WHAT YOU SHOULD DO =
Rewrite all of the items below as a numbered list, omitting any blank lines.

^^^^^^^^^^^^^^^^

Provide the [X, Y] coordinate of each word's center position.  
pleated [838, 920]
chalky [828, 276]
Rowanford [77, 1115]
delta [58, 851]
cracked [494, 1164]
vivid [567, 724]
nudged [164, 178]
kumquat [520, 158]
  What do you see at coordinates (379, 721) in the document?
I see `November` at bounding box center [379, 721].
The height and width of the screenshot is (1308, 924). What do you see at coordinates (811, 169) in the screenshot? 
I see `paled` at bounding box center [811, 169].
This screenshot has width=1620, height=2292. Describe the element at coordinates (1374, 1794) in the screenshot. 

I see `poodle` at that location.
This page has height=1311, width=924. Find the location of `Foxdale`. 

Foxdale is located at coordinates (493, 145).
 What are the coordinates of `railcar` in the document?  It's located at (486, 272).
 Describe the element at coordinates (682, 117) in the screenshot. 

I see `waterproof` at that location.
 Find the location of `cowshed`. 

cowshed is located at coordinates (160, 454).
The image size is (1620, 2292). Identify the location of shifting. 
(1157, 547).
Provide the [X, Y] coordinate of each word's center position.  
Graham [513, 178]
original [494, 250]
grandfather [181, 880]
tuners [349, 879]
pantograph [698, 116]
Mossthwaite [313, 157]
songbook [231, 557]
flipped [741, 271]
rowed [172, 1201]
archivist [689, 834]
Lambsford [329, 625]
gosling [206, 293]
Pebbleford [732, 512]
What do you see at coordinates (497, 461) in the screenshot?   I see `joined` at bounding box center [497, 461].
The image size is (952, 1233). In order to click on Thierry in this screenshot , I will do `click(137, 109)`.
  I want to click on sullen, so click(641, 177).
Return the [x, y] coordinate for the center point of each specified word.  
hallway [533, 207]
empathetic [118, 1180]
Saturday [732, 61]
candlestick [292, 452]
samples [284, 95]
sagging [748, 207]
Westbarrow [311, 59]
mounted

^^^^^^^^^^^^^^^^

TASK OUTPUT =
1. Provide the [X, Y] coordinate of each word's center position.  
2. pleated [838, 920]
3. chalky [828, 276]
4. Rowanford [77, 1115]
5. delta [58, 851]
6. cracked [494, 1164]
7. vivid [567, 724]
8. nudged [164, 178]
9. kumquat [520, 158]
10.   What do you see at coordinates (379, 721) in the document?
11. I see `November` at bounding box center [379, 721].
12. The height and width of the screenshot is (1308, 924). What do you see at coordinates (811, 169) in the screenshot? 
13. I see `paled` at bounding box center [811, 169].
14. This screenshot has width=1620, height=2292. Describe the element at coordinates (1374, 1794) in the screenshot. 
15. I see `poodle` at that location.
16. This page has height=1311, width=924. Find the location of `Foxdale`. 
17. Foxdale is located at coordinates (493, 145).
18.  What are the coordinates of `railcar` in the document?  It's located at (486, 272).
19.  Describe the element at coordinates (682, 117) in the screenshot. 
20. I see `waterproof` at that location.
21.  Find the location of `cowshed`. 
22. cowshed is located at coordinates (160, 454).
23. The image size is (1620, 2292). Identify the location of shifting. 
24. (1157, 547).
25. Provide the [X, Y] coordinate of each word's center position.  
26. Graham [513, 178]
27. original [494, 250]
28. grandfather [181, 880]
29. tuners [349, 879]
30. pantograph [698, 116]
31. Mossthwaite [313, 157]
32. songbook [231, 557]
33. flipped [741, 271]
34. rowed [172, 1201]
35. archivist [689, 834]
36. Lambsford [329, 625]
37. gosling [206, 293]
38. Pebbleford [732, 512]
39. What do you see at coordinates (497, 461) in the screenshot?   I see `joined` at bounding box center [497, 461].
40. The image size is (952, 1233). In order to click on Thierry in this screenshot , I will do `click(137, 109)`.
41.   I want to click on sullen, so click(641, 177).
42. Return the [x, y] coordinate for the center point of each specified word.  
43. hallway [533, 207]
44. empathetic [118, 1180]
45. Saturday [732, 61]
46. candlestick [292, 452]
47. samples [284, 95]
48. sagging [748, 207]
49. Westbarrow [311, 59]
50. mounted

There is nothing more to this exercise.